Pick out every line in the listing below that contains the string "tuplet". Matches must have the same case.

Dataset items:
+++
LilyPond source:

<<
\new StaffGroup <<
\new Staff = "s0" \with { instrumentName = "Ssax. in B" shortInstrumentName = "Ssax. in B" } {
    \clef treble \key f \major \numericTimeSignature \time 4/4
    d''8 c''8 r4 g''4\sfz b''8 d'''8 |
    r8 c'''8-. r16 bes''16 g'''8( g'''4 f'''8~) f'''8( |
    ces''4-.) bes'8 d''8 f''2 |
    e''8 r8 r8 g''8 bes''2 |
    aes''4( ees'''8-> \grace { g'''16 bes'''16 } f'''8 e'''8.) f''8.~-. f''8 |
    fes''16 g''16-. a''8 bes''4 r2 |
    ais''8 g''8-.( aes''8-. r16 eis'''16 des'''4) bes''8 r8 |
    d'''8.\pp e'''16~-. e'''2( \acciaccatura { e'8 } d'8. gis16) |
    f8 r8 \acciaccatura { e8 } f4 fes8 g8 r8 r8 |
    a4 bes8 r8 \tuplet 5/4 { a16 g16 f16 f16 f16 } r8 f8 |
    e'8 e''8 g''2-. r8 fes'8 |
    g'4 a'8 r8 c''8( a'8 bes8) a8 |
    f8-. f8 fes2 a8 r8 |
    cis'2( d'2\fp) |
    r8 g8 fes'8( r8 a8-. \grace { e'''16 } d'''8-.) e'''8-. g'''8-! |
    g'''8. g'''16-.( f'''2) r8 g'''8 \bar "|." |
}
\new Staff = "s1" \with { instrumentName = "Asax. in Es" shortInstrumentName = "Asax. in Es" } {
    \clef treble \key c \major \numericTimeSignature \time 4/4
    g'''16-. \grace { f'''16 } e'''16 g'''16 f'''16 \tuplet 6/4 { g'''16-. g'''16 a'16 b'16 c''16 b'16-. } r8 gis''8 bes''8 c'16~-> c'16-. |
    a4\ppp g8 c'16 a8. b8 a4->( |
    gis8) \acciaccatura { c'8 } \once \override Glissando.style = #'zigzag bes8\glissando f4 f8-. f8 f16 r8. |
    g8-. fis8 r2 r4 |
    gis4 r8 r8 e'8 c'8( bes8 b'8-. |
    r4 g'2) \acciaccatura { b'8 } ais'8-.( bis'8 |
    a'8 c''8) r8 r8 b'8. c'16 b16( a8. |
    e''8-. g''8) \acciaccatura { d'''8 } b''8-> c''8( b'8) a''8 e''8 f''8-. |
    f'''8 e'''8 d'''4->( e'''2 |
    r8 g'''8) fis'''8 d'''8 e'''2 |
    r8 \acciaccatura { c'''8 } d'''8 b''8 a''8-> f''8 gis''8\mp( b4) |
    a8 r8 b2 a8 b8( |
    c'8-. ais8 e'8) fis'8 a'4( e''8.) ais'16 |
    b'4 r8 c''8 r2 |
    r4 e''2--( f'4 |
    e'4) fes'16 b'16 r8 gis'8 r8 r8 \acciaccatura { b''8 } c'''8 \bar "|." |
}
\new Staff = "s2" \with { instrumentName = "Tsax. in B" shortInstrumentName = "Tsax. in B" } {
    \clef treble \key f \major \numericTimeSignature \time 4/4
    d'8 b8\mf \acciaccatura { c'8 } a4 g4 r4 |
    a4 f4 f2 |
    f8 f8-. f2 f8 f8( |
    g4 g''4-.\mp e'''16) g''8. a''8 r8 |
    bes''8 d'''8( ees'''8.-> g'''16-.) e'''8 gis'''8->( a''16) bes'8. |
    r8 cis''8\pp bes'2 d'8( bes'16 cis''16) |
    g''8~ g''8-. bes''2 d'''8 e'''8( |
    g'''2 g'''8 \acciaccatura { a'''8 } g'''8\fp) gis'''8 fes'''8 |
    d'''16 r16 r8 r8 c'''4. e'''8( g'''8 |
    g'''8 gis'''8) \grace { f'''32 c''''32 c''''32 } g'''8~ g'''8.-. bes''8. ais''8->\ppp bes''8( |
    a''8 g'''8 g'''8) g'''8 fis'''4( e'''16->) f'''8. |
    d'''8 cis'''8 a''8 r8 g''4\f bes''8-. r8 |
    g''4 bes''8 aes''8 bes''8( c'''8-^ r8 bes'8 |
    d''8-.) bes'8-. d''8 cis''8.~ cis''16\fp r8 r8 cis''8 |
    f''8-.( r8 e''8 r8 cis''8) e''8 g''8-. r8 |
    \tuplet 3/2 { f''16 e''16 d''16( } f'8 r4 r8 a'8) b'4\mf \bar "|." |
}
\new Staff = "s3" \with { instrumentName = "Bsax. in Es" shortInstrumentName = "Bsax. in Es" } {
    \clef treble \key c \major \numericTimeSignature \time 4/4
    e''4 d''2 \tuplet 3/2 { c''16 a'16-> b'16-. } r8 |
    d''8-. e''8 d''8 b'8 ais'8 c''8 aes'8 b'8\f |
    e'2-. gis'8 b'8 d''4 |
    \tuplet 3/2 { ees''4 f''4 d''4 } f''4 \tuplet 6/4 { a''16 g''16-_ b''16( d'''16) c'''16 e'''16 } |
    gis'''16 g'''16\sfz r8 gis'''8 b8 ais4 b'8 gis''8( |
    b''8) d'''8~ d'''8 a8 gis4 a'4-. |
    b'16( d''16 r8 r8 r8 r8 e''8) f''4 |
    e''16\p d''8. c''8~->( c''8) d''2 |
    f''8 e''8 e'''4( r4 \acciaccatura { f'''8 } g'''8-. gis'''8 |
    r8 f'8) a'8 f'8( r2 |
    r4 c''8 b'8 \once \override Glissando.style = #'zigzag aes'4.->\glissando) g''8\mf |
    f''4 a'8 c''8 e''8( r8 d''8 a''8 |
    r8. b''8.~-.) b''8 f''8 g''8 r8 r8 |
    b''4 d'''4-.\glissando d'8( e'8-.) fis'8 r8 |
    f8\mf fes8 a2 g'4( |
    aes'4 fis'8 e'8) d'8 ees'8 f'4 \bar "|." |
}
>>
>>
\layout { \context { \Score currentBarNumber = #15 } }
+++
_PROBLEM SOLUTION_
    a4 bes8 r8 \tuplet 5/4 { a16 g16 f16 f16 f16 } r8 f8 |
    g'''16-. \grace { f'''16 } e'''16 g'''16 f'''16 \tuplet 6/4 { g'''16-. g'''16 a'16 b'16 c''16 b'16-. } r8 gis''8 bes''8 c'16~-> c'16-. |
    \tuplet 3/2 { f''16 e''16 d''16( } f'8 r4 r8 a'8) b'4\mf \bar "|." |
    e''4 d''2 \tuplet 3/2 { c''16 a'16-> b'16-. } r8 |
    \tuplet 3/2 { ees''4 f''4 d''4 } f''4 \tuplet 6/4 { a''16 g''16-_ b''16( d'''16) c'''16 e'''16 } |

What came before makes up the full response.